Top of Data records
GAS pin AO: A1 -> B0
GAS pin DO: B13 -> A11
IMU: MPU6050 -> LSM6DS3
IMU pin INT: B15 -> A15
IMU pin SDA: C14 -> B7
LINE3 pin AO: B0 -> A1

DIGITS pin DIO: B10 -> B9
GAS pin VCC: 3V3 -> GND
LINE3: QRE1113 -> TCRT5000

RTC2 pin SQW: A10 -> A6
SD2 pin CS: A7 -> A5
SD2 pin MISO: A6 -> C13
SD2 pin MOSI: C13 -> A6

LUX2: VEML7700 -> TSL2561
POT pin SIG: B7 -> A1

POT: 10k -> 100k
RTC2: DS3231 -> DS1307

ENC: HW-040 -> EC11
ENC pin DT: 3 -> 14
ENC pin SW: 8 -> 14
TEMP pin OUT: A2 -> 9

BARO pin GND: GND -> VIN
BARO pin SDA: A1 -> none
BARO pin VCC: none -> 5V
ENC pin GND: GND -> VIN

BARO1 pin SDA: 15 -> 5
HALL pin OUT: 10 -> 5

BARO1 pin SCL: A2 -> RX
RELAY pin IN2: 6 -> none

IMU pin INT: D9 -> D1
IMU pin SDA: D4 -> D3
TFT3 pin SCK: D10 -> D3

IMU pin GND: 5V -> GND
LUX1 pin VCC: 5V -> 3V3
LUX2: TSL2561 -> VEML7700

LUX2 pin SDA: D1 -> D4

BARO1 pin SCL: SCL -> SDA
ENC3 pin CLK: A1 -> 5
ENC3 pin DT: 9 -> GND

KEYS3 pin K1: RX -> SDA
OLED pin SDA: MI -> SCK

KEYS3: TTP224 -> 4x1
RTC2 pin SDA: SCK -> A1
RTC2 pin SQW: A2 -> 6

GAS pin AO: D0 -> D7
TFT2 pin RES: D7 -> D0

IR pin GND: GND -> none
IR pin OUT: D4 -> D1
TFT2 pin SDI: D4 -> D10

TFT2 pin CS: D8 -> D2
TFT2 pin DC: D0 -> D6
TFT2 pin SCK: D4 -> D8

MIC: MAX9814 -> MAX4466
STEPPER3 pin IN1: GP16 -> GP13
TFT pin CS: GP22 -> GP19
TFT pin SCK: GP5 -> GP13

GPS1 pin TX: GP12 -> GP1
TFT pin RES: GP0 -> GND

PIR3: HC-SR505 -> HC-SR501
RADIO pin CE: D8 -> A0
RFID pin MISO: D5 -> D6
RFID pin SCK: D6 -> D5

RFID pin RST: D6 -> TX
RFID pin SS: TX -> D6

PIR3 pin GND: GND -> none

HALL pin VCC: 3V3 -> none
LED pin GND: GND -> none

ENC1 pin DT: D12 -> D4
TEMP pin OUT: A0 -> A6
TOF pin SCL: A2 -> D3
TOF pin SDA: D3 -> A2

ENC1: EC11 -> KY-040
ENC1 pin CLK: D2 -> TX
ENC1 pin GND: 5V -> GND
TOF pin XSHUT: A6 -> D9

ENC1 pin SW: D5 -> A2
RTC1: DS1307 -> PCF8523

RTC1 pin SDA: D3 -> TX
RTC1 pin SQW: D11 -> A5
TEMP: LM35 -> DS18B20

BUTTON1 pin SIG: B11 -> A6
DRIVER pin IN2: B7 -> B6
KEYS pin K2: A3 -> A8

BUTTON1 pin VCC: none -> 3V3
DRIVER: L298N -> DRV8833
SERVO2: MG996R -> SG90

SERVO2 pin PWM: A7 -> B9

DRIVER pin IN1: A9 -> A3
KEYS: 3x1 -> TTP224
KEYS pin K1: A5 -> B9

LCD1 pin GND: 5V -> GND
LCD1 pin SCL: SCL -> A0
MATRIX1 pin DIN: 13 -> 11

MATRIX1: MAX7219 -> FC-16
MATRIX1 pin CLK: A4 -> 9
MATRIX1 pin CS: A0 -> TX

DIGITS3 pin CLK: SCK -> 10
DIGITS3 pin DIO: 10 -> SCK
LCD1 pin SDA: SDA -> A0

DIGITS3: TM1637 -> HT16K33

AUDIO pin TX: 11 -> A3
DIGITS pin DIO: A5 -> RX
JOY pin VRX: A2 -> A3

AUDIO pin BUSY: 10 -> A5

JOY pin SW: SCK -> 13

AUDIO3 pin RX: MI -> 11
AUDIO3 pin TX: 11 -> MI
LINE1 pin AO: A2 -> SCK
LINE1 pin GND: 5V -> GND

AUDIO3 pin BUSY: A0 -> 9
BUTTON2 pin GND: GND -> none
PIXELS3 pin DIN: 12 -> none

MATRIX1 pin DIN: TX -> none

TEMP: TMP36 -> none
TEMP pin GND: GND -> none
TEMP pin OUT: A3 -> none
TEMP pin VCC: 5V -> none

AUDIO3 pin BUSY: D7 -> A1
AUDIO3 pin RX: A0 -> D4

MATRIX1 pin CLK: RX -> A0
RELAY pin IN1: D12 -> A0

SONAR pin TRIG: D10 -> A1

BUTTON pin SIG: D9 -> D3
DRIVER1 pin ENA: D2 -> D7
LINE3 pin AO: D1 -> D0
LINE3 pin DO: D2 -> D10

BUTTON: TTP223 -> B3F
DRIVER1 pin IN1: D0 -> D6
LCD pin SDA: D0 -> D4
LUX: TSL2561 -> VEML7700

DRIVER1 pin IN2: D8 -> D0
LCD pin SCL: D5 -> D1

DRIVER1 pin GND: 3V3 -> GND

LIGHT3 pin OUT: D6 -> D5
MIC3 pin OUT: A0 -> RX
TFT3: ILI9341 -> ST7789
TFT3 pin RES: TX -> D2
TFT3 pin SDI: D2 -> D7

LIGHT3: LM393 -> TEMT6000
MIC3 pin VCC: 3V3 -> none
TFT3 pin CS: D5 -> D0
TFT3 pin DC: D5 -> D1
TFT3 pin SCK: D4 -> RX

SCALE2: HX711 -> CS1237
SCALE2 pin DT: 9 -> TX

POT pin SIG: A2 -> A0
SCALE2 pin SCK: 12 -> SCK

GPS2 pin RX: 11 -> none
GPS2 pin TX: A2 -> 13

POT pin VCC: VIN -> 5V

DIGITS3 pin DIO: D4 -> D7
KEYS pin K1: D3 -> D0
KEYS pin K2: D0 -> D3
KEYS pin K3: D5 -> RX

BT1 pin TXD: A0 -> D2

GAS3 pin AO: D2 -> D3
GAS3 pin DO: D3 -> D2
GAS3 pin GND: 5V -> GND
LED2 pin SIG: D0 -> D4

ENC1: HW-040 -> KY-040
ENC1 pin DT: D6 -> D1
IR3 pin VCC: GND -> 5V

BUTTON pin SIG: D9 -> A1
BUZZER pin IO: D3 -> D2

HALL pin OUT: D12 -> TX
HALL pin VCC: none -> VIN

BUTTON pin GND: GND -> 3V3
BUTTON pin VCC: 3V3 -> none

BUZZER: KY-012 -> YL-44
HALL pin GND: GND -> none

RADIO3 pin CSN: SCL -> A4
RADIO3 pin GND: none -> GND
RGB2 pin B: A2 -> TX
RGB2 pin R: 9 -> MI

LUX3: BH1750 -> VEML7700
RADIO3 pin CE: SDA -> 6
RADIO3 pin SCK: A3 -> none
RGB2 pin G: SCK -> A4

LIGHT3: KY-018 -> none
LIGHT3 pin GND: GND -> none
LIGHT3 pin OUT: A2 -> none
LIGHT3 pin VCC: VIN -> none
Bottom of Data records
» **Exercise requirements**
Look back at the entries above. Retype the line with "TFT3 pin SDI: D2 -> D7", the line with "RGB2 pin B: A2 -> TX", and all lines in between.

» **Response area**
TFT3 pin SDI: D2 -> D7

LIGHT3: LM393 -> TEMT6000
MIC3 pin VCC: 3V3 -> none
TFT3 pin CS: D5 -> D0
TFT3 pin DC: D5 -> D1
TFT3 pin SCK: D4 -> RX

SCALE2: HX711 -> CS1237
SCALE2 pin DT: 9 -> TX

POT pin SIG: A2 -> A0
SCALE2 pin SCK: 12 -> SCK

GPS2 pin RX: 11 -> none
GPS2 pin TX: A2 -> 13

POT pin VCC: VIN -> 5V

DIGITS3 pin DIO: D4 -> D7
KEYS pin K1: D3 -> D0
KEYS pin K2: D0 -> D3
KEYS pin K3: D5 -> RX

BT1 pin TXD: A0 -> D2

GAS3 pin AO: D2 -> D3
GAS3 pin DO: D3 -> D2
GAS3 pin GND: 5V -> GND
LED2 pin SIG: D0 -> D4

ENC1: HW-040 -> KY-040
ENC1 pin DT: D6 -> D1
IR3 pin VCC: GND -> 5V

BUTTON pin SIG: D9 -> A1
BUZZER pin IO: D3 -> D2

HALL pin OUT: D12 -> TX
HALL pin VCC: none -> VIN

BUTTON pin GND: GND -> 3V3
BUTTON pin VCC: 3V3 -> none

BUZZER: KY-012 -> YL-44
HALL pin GND: GND -> none

RADIO3 pin CSN: SCL -> A4
RADIO3 pin GND: none -> GND
RGB2 pin B: A2 -> TX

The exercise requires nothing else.